**To do:** All entries shown below must be given again word for word.

**Excerpted records:**
------------------------

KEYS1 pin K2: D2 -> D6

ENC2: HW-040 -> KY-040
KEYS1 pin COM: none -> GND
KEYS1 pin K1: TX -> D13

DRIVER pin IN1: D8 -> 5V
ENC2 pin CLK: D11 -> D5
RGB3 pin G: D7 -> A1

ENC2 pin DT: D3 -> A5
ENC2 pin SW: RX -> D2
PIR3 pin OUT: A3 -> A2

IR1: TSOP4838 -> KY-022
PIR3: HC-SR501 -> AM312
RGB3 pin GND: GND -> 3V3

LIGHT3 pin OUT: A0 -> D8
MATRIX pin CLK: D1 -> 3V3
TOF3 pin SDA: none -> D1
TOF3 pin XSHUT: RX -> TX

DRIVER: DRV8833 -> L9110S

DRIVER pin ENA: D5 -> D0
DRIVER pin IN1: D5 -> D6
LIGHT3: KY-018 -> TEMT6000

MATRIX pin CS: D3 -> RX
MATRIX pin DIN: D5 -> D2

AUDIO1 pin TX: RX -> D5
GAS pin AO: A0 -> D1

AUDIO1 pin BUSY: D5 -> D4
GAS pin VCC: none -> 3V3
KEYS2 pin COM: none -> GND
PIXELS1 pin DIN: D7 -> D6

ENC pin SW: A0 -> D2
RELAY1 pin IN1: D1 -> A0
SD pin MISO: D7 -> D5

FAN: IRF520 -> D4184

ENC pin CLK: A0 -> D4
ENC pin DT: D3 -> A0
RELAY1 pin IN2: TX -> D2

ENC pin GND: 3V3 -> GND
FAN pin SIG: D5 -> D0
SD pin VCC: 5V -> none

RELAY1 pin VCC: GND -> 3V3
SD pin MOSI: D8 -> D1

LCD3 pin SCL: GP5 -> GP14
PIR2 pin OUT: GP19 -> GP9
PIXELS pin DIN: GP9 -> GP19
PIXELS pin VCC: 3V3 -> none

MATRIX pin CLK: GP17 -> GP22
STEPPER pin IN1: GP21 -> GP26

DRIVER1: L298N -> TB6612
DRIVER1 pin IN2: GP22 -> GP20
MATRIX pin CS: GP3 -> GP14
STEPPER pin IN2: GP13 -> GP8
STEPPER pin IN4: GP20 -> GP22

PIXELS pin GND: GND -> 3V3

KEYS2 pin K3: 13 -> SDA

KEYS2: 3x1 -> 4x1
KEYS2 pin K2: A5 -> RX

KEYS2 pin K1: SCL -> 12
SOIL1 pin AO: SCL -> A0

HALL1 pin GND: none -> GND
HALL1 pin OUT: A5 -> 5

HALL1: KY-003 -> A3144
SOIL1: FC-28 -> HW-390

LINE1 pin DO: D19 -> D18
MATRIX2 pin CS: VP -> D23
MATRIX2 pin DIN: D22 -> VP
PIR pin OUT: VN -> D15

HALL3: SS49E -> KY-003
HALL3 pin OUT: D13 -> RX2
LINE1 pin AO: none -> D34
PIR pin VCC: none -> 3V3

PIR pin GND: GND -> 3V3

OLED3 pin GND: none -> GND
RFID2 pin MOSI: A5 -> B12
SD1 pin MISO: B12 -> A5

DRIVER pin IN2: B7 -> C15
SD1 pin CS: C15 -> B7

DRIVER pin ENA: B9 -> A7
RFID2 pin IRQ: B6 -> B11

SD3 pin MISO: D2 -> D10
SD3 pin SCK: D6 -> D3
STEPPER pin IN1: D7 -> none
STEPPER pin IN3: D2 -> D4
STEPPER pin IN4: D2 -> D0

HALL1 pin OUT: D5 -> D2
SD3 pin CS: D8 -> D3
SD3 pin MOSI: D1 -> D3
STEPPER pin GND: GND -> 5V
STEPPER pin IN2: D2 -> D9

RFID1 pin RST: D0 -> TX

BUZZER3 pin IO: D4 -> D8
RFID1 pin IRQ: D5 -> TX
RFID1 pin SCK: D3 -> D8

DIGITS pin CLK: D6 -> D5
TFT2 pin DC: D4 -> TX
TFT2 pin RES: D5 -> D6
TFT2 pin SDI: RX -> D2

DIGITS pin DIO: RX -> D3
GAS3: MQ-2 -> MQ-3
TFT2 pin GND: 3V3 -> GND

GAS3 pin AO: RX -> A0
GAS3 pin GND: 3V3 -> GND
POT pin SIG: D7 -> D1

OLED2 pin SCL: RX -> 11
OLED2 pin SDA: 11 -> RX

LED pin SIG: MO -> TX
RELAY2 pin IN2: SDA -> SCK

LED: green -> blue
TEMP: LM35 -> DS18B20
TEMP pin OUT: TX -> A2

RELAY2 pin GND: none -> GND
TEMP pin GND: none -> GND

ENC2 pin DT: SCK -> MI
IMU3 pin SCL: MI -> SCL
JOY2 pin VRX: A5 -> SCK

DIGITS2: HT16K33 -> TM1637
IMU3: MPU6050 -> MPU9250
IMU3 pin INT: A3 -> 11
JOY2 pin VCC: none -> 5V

------------------------

**Reply:**
KEYS1 pin K2: D2 -> D6

ENC2: HW-040 -> KY-040
KEYS1 pin COM: none -> GND
KEYS1 pin K1: TX -> D13

DRIVER pin IN1: D8 -> 5V
ENC2 pin CLK: D11 -> D5
RGB3 pin G: D7 -> A1

ENC2 pin DT: D3 -> A5
ENC2 pin SW: RX -> D2
PIR3 pin OUT: A3 -> A2

IR1: TSOP4838 -> KY-022
PIR3: HC-SR501 -> AM312
RGB3 pin GND: GND -> 3V3

LIGHT3 pin OUT: A0 -> D8
MATRIX pin CLK: D1 -> 3V3
TOF3 pin SDA: none -> D1
TOF3 pin XSHUT: RX -> TX

DRIVER: DRV8833 -> L9110S

DRIVER pin ENA: D5 -> D0
DRIVER pin IN1: D5 -> D6
LIGHT3: KY-018 -> TEMT6000

MATRIX pin CS: D3 -> RX
MATRIX pin DIN: D5 -> D2

AUDIO1 pin TX: RX -> D5
GAS pin AO: A0 -> D1

AUDIO1 pin BUSY: D5 -> D4
GAS pin VCC: none -> 3V3
KEYS2 pin COM: none -> GND
PIXELS1 pin DIN: D7 -> D6

ENC pin SW: A0 -> D2
RELAY1 pin IN1: D1 -> A0
SD pin MISO: D7 -> D5

FAN: IRF520 -> D4184

ENC pin CLK: A0 -> D4
ENC pin DT: D3 -> A0
RELAY1 pin IN2: TX -> D2

ENC pin GND: 3V3 -> GND
FAN pin SIG: D5 -> D0
SD pin VCC: 5V -> none

RELAY1 pin VCC: GND -> 3V3
SD pin MOSI: D8 -> D1

LCD3 pin SCL: GP5 -> GP14
PIR2 pin OUT: GP19 -> GP9
PIXELS pin DIN: GP9 -> GP19
PIXELS pin VCC: 3V3 -> none

MATRIX pin CLK: GP17 -> GP22
STEPPER pin IN1: GP21 -> GP26

DRIVER1: L298N -> TB6612
DRIVER1 pin IN2: GP22 -> GP20
MATRIX pin CS: GP3 -> GP14
STEPPER pin IN2: GP13 -> GP8
STEPPER pin IN4: GP20 -> GP22

PIXELS pin GND: GND -> 3V3

KEYS2 pin K3: 13 -> SDA

KEYS2: 3x1 -> 4x1
KEYS2 pin K2: A5 -> RX

KEYS2 pin K1: SCL -> 12
SOIL1 pin AO: SCL -> A0

HALL1 pin GND: none -> GND
HALL1 pin OUT: A5 -> 5

HALL1: KY-003 -> A3144
SOIL1: FC-28 -> HW-390

LINE1 pin DO: D19 -> D18
MATRIX2 pin CS: VP -> D23
MATRIX2 pin DIN: D22 -> VP
PIR pin OUT: VN -> D15

HALL3: SS49E -> KY-003
HALL3 pin OUT: D13 -> RX2
LINE1 pin AO: none -> D34
PIR pin VCC: none -> 3V3

PIR pin GND: GND -> 3V3

OLED3 pin GND: none -> GND
RFID2 pin MOSI: A5 -> B12
SD1 pin MISO: B12 -> A5

DRIVER pin IN2: B7 -> C15
SD1 pin CS: C15 -> B7

DRIVER pin ENA: B9 -> A7
RFID2 pin IRQ: B6 -> B11

SD3 pin MISO: D2 -> D10
SD3 pin SCK: D6 -> D3
STEPPER pin IN1: D7 -> none
STEPPER pin IN3: D2 -> D4
STEPPER pin IN4: D2 -> D0

HALL1 pin OUT: D5 -> D2
SD3 pin CS: D8 -> D3
SD3 pin MOSI: D1 -> D3
STEPPER pin GND: GND -> 5V
STEPPER pin IN2: D2 -> D9

RFID1 pin RST: D0 -> TX

BUZZER3 pin IO: D4 -> D8
RFID1 pin IRQ: D5 -> TX
RFID1 pin SCK: D3 -> D8

DIGITS pin CLK: D6 -> D5
TFT2 pin DC: D4 -> TX
TFT2 pin RES: D5 -> D6
TFT2 pin SDI: RX -> D2

DIGITS pin DIO: RX -> D3
GAS3: MQ-2 -> MQ-3
TFT2 pin GND: 3V3 -> GND

GAS3 pin AO: RX -> A0
GAS3 pin GND: 3V3 -> GND
POT pin SIG: D7 -> D1

OLED2 pin SCL: RX -> 11
OLED2 pin SDA: 11 -> RX

LED pin SIG: MO -> TX
RELAY2 pin IN2: SDA -> SCK

LED: green -> blue
TEMP: LM35 -> DS18B20
TEMP pin OUT: TX -> A2

RELAY2 pin GND: none -> GND
TEMP pin GND: none -> GND

ENC2 pin DT: SCK -> MI
IMU3 pin SCL: MI -> SCL
JOY2 pin VRX: A5 -> SCK

DIGITS2: HT16K33 -> TM1637
IMU3: MPU6050 -> MPU9250
IMU3 pin INT: A3 -> 11
JOY2 pin VCC: none -> 5V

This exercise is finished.